**Problem:** Could you output the listing that follows exactly, without its images?

**Information provided:**

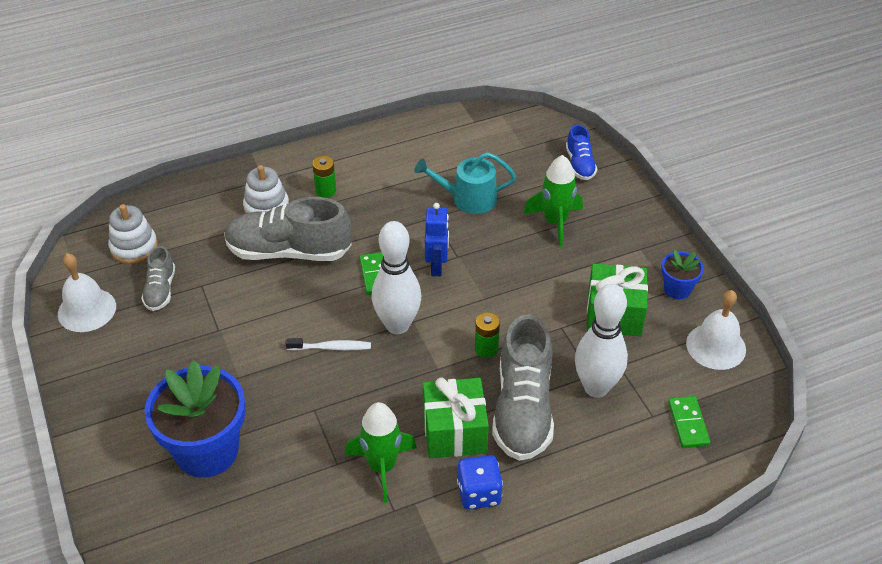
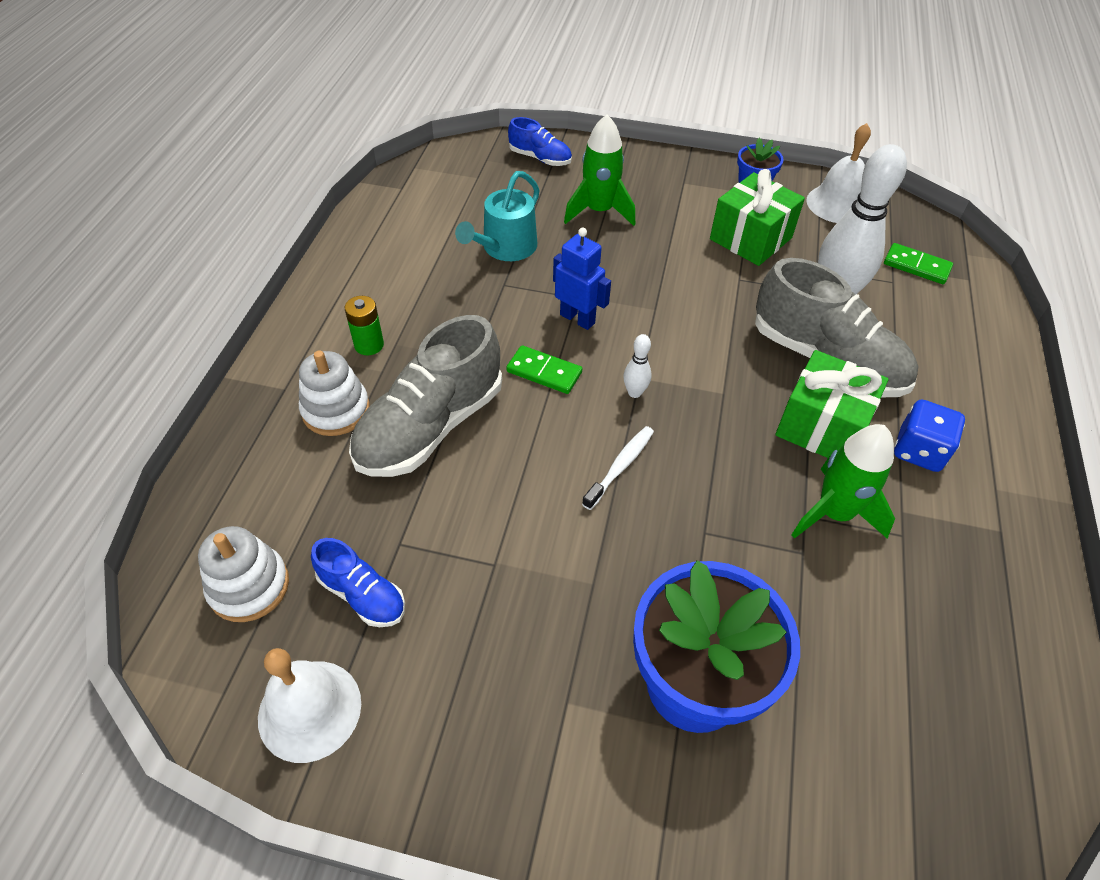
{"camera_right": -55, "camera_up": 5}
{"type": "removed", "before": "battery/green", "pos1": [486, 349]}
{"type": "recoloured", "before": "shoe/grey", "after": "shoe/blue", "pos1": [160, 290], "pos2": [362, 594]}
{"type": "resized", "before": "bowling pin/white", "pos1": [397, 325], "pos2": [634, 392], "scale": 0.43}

**Answer to the problem:**
{"camera_right": -55, "camera_up": 5}
{"type": "removed", "before": "battery/green", "pos1": [486, 349]}
{"type": "recoloured", "before": "shoe/grey", "after": "shoe/blue", "pos1": [160, 290], "pos2": [362, 594]}
{"type": "resized", "before": "bowling pin/white", "pos1": [397, 325], "pos2": [634, 392], "scale": 0.43}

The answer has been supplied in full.